WORK ORDER: Leaving out the images, return the data below exactly as it is written.

-- SOURCE DATA follows --

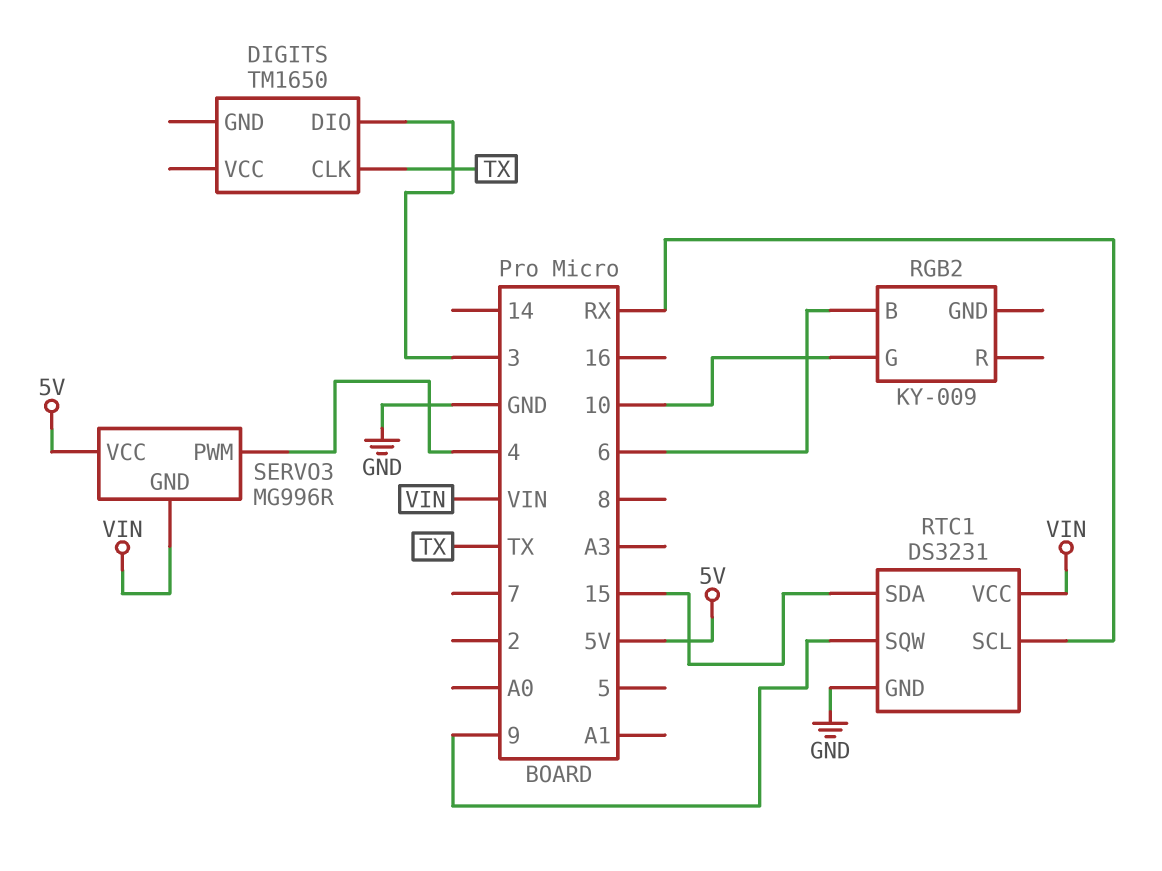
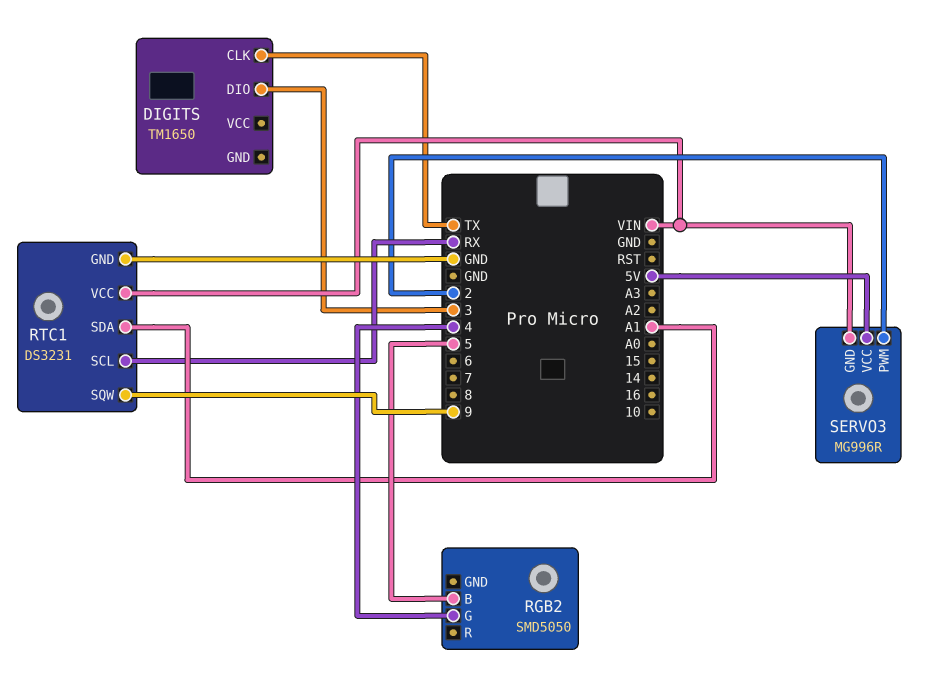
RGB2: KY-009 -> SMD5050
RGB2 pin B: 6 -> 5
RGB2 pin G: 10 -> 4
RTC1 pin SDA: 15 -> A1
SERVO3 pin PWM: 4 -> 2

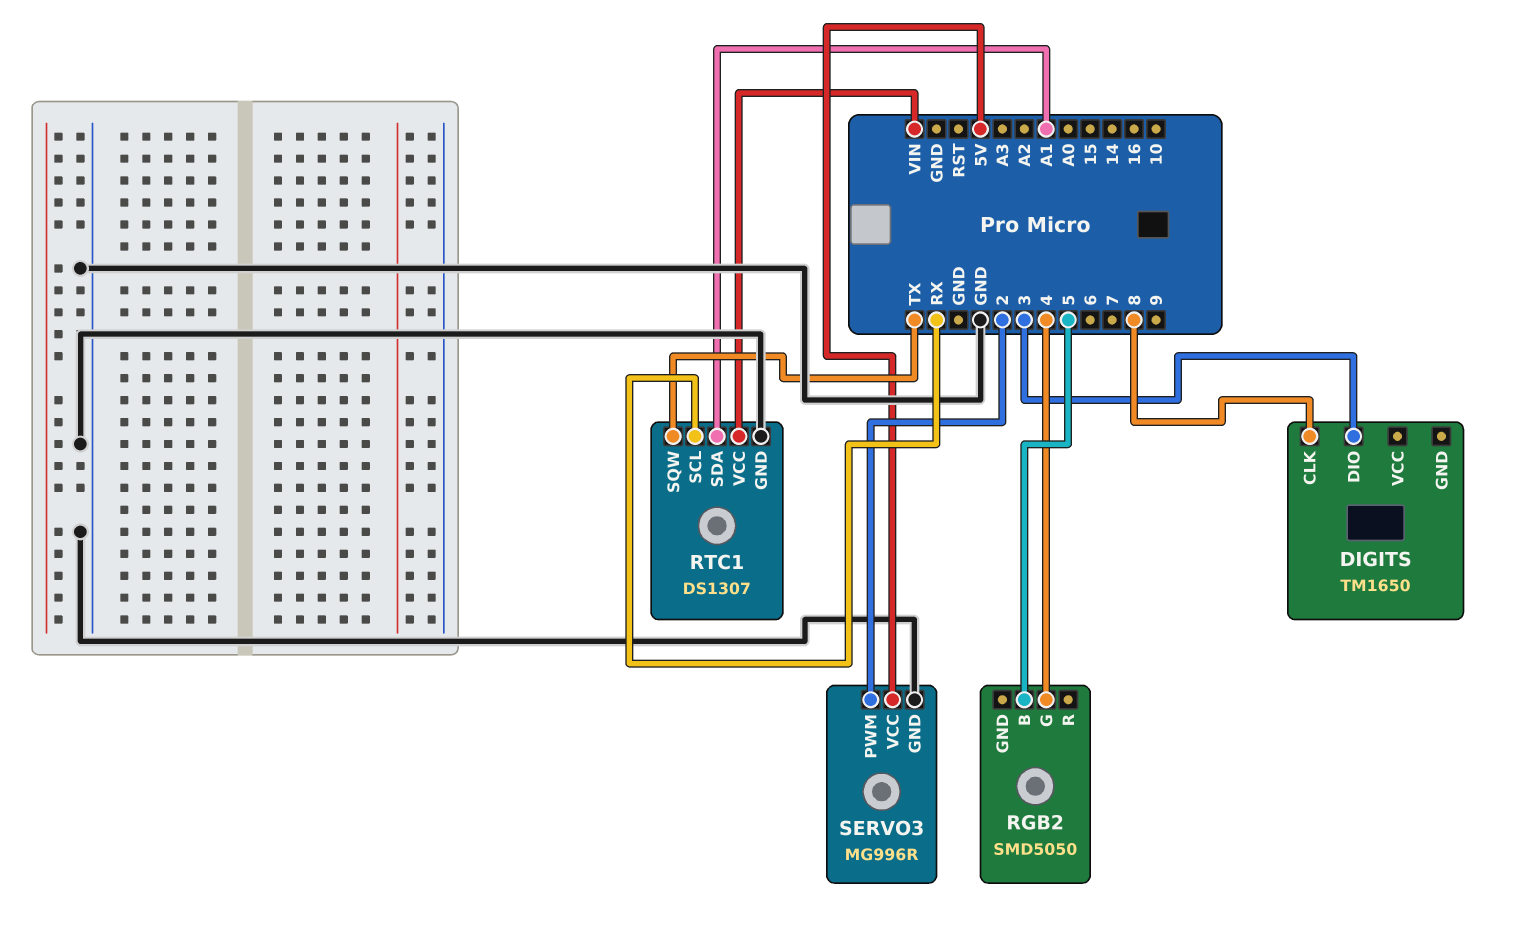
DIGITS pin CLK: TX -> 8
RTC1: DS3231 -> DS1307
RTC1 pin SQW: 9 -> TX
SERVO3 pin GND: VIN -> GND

-- SOURCE DATA concluded --

WRITTEN RESPONSE:
RGB2: KY-009 -> SMD5050
RGB2 pin B: 6 -> 5
RGB2 pin G: 10 -> 4
RTC1 pin SDA: 15 -> A1
SERVO3 pin PWM: 4 -> 2

DIGITS pin CLK: TX -> 8
RTC1: DS3231 -> DS1307
RTC1 pin SQW: 9 -> TX
SERVO3 pin GND: VIN -> GND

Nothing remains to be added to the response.